Reproduce the material verbatim from its first line through the line containing "Popeskić) [340, 202]", including both of those lines.

#####

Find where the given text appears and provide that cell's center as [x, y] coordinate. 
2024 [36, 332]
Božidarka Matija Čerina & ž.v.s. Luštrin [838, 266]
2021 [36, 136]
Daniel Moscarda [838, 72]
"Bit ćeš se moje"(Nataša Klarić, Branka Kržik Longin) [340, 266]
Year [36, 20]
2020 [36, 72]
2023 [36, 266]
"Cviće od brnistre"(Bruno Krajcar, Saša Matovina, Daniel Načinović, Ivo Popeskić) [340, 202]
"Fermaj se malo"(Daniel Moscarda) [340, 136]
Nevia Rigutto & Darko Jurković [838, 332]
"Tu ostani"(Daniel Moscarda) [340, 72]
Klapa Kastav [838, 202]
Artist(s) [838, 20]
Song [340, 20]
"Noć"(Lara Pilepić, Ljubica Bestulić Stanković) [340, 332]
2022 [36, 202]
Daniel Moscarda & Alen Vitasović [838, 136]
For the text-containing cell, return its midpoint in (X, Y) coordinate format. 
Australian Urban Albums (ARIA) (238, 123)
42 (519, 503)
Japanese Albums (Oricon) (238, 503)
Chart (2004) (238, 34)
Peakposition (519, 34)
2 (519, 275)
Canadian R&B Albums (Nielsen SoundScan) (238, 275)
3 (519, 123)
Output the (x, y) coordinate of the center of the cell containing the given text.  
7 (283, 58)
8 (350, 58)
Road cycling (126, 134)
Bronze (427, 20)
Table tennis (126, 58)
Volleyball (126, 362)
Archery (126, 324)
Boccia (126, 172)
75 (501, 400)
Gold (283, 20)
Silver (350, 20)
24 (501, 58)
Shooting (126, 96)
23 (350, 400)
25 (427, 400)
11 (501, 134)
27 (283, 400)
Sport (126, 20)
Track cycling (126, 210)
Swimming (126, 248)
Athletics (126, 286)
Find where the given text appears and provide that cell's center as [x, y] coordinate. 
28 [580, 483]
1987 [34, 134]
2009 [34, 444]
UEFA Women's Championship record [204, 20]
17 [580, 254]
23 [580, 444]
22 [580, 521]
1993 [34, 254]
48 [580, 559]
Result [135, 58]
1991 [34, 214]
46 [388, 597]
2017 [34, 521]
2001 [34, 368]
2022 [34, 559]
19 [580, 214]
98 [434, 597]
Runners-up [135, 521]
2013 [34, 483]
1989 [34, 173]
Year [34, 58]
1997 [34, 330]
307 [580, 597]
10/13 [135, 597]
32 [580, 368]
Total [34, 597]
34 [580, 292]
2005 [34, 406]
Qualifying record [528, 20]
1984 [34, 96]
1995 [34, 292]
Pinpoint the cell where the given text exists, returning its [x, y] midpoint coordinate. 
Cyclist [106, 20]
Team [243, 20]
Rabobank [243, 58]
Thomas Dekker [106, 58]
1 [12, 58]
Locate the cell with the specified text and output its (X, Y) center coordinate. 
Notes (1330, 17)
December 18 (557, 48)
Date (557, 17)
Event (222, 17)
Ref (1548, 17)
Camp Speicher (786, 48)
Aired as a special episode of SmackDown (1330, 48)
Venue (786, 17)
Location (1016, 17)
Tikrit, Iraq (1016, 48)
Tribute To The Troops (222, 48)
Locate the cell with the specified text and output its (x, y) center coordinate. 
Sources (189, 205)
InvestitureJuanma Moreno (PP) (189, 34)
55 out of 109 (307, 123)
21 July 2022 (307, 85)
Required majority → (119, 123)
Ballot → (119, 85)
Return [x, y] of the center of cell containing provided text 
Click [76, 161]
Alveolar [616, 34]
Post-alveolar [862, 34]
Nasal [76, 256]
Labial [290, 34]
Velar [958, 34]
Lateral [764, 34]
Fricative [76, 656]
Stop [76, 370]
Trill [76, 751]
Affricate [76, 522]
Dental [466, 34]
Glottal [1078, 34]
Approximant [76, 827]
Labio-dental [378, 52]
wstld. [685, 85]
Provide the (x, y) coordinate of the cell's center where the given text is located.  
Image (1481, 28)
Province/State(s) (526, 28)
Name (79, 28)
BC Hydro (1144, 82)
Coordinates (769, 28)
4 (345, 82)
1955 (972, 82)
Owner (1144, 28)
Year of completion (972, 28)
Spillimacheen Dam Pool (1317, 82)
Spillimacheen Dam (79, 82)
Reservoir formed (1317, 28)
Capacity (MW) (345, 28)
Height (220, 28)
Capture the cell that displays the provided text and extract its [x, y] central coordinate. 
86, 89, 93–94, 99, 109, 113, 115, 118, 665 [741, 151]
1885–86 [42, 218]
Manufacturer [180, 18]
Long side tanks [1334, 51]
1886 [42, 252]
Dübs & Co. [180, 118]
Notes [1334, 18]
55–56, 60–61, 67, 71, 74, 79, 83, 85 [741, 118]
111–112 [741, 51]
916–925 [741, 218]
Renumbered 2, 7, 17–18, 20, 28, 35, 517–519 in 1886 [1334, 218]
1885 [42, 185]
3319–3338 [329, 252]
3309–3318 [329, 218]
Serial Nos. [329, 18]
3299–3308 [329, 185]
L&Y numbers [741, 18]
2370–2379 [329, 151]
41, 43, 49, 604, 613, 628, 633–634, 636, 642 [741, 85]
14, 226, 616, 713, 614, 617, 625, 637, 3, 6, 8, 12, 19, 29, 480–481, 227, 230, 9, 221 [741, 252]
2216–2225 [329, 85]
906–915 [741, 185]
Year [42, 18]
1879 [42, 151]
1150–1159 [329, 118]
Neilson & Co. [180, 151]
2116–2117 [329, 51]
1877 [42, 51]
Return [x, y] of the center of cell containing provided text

#####

#### [Solution for this problem]
Find where the given text appears and provide that cell's center as [x, y] coordinate. 
2024 [36, 332]
Božidarka Matija Čerina & ž.v.s. Luštrin [838, 266]
2021 [36, 136]
Daniel Moscarda [838, 72]
"Bit ćeš se moje"(Nataša Klarić, Branka Kržik Longin) [340, 266]
Year [36, 20]
2020 [36, 72]
2023 [36, 266]
"Cviće od brnistre"(Bruno Krajcar, Saša Matovina, Daniel Načinović, Ivo Popeskić) [340, 202]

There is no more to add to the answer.